>>>

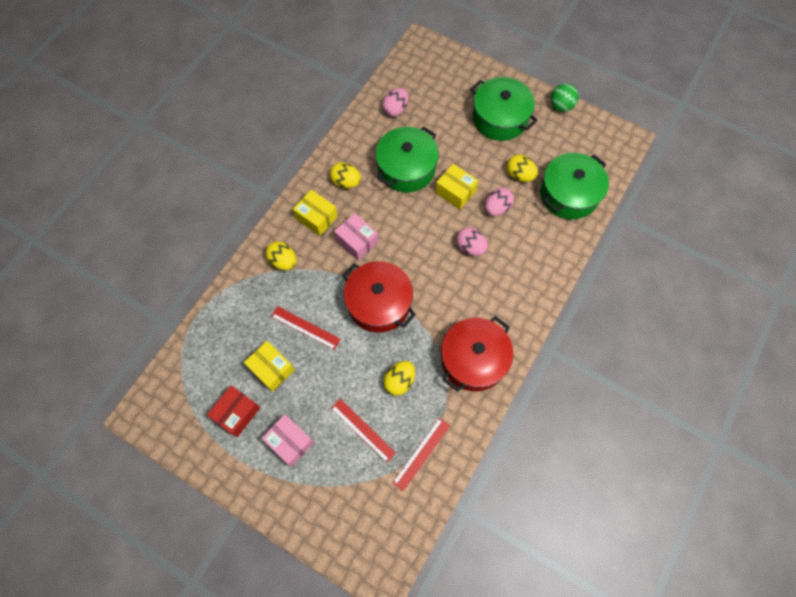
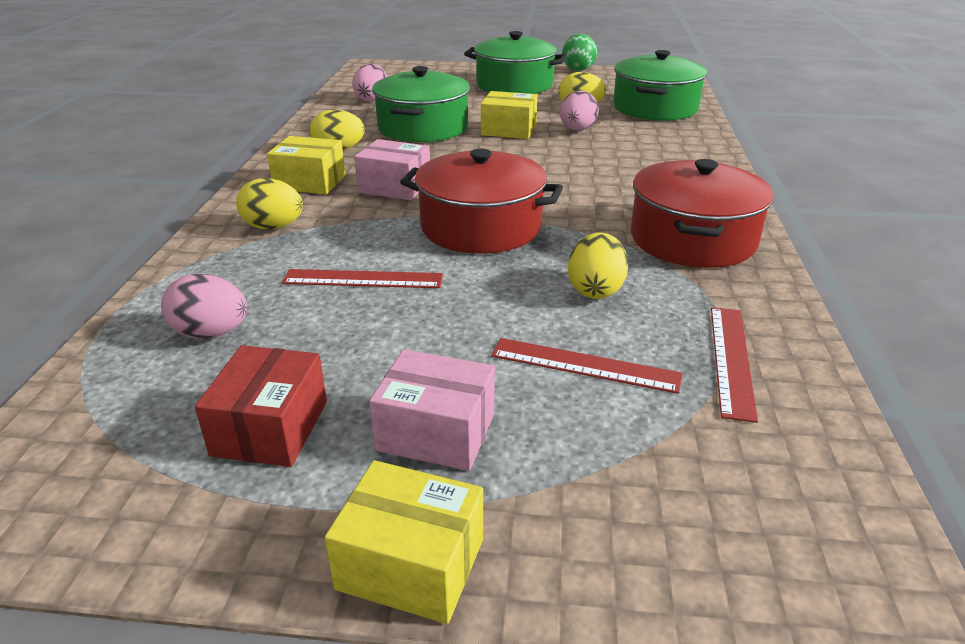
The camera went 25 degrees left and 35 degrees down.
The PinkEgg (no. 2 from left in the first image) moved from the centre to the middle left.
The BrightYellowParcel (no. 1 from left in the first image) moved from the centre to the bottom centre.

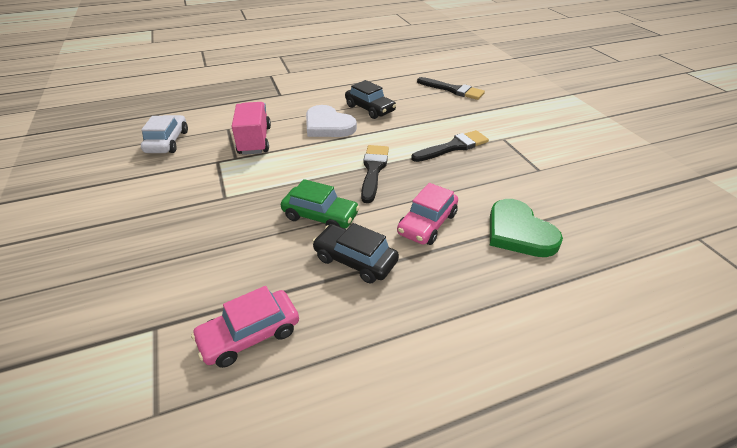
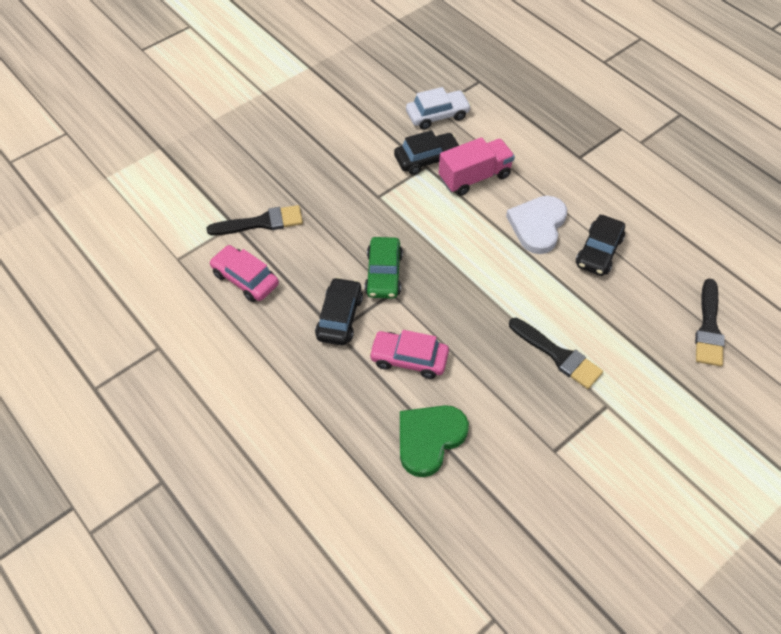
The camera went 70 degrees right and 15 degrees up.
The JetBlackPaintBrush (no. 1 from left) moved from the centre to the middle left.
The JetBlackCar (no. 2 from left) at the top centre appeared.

<<<

Please return all of the material above exactly, minus any pictures.

The camera went 25 degrees left and 35 degrees down.
The PinkEgg (no. 2 from left in the first image) moved from the centre to the middle left.
The BrightYellowParcel (no. 1 from left in the first image) moved from the centre to the bottom centre.

The camera went 70 degrees right and 15 degrees up.
The JetBlackPaintBrush (no. 1 from left) moved from the centre to the middle left.
The JetBlackCar (no. 2 from left) at the top centre appeared.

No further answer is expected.